[Stored items]
##############################

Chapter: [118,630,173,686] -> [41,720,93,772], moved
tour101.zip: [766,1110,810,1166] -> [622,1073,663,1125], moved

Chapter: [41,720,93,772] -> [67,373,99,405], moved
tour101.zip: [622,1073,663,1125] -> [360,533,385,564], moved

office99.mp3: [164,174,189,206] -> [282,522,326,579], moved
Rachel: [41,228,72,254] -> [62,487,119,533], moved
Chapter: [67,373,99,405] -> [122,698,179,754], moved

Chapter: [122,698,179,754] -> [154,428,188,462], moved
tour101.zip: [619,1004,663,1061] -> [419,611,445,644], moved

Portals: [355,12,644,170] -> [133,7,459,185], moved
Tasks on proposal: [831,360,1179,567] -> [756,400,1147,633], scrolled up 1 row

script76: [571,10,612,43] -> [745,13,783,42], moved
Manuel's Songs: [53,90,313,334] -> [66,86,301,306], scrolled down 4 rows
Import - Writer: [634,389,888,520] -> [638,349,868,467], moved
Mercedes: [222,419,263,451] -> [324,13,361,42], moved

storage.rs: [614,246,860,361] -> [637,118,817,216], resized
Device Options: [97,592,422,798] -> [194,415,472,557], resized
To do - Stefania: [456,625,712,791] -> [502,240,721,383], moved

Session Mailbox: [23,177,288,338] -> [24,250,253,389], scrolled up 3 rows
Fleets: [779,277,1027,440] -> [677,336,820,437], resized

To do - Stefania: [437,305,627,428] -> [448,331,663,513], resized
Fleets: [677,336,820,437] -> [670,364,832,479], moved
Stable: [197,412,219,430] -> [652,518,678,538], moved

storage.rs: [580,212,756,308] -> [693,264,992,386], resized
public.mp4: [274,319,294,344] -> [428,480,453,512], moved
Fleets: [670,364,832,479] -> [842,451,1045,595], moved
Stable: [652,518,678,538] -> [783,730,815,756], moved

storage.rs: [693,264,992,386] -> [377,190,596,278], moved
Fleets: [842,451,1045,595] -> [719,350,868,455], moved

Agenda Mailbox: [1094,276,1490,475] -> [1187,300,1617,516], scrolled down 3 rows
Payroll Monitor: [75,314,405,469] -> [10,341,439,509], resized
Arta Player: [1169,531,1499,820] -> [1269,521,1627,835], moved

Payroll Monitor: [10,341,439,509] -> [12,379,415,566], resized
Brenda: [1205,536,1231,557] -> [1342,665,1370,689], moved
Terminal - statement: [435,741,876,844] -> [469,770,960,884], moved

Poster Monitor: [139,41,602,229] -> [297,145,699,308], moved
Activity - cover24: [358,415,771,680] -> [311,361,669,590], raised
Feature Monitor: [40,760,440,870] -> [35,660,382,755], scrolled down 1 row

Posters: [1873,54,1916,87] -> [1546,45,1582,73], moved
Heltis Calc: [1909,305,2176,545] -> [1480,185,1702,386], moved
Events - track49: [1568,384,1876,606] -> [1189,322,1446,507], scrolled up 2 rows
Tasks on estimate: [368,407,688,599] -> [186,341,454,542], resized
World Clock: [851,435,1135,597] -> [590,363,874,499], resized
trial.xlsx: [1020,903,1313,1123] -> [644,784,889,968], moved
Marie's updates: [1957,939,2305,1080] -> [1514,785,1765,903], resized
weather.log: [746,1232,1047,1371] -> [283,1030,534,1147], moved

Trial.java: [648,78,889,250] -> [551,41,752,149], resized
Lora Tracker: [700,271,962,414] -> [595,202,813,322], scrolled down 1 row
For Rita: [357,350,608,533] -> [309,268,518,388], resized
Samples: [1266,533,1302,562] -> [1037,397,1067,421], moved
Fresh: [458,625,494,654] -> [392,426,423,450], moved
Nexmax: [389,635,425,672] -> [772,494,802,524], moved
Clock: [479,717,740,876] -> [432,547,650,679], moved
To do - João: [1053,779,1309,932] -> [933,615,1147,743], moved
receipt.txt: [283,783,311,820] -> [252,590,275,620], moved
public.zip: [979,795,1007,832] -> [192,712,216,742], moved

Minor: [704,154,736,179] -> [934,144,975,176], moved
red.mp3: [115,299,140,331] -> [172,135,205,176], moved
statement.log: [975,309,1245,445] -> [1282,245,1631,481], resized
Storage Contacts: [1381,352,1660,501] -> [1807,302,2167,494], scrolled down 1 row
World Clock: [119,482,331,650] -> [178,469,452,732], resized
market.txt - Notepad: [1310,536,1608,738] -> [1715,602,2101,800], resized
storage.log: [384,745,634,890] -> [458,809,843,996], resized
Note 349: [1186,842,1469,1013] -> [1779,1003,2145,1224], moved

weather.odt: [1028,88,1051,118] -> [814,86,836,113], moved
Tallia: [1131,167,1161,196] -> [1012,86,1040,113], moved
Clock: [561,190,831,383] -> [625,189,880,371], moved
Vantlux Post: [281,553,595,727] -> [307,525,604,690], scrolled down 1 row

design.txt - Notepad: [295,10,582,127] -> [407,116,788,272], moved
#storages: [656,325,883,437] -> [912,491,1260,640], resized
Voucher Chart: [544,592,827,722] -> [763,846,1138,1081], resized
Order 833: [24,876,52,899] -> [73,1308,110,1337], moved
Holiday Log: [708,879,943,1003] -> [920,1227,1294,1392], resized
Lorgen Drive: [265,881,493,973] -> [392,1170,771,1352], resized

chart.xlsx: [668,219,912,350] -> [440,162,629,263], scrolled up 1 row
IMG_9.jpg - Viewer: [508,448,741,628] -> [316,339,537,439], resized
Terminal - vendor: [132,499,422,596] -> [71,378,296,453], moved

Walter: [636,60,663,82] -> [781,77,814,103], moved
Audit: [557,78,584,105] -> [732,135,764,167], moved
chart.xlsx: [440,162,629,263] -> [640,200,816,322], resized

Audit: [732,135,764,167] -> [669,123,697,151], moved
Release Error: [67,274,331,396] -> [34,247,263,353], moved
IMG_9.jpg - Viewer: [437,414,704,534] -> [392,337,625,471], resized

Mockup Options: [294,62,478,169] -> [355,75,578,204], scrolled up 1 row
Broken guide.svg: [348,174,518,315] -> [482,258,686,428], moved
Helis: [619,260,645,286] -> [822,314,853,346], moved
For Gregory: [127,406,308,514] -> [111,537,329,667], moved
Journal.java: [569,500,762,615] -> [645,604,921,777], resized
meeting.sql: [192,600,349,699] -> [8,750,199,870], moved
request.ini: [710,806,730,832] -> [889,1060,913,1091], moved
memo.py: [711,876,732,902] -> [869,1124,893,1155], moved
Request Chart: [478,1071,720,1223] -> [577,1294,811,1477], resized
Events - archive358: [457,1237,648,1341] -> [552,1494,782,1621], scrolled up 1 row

##############################

## The problem:
Which lines above contain "Stable"? Show each of them.

## Exercise solution:
Stable: [197,412,219,430] -> [652,518,678,538], moved
Stable: [652,518,678,538] -> [783,730,815,756], moved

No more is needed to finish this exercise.